The stretch from the line with "camera: 65 degrees left, 10 degrees down" through the line with "(479, 428) = (1104, 384): black" in the records below: write it out exactly, and nothing else.

DATA FOR ANALYSIS ->
════════════════════

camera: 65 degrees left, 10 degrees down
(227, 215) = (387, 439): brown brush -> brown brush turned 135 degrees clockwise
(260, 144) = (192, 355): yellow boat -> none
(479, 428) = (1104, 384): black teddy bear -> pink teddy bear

════════════════════

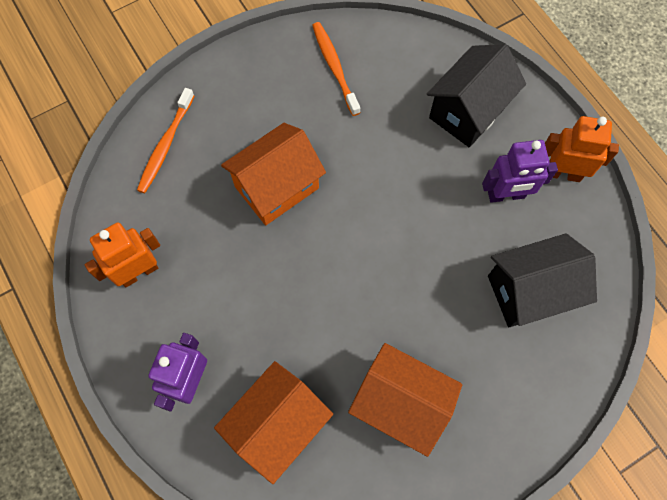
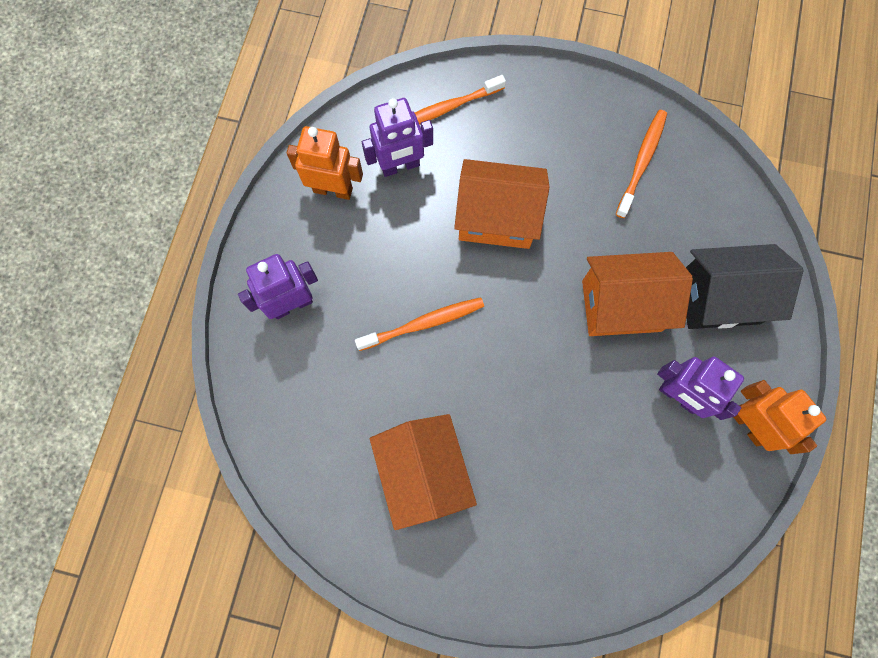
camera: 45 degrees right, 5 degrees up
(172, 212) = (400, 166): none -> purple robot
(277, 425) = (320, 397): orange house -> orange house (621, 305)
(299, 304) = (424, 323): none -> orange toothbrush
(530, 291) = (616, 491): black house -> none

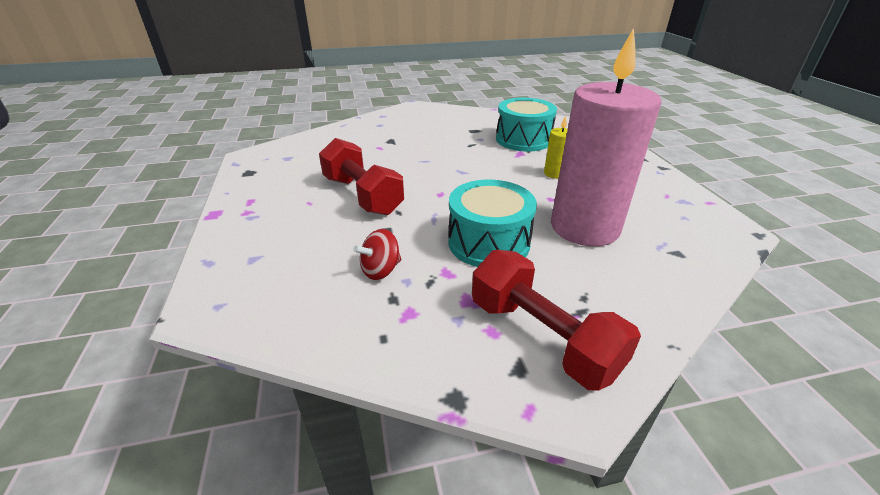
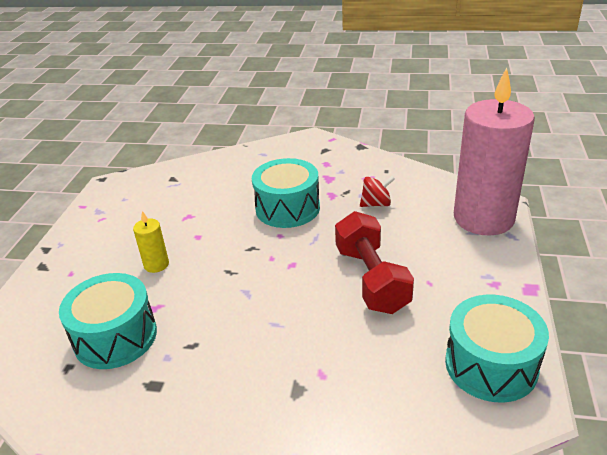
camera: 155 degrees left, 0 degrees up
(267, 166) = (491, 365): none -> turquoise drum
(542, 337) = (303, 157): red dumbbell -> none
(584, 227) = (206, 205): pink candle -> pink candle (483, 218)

════════════════════

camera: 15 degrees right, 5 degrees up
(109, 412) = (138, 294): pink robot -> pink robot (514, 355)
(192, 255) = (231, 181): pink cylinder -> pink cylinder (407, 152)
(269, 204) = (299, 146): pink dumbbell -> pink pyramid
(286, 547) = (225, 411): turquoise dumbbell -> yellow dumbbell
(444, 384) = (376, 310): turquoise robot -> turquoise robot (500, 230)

════════════════════

OUTPUT BELOW ->
camera: 65 degrees left, 10 degrees down
(227, 215) = (387, 439): brown brush -> brown brush turned 135 degrees clockwise
(260, 144) = (192, 355): yellow boat -> none
(479, 428) = (1104, 384): black teddy bear -> pink teddy bear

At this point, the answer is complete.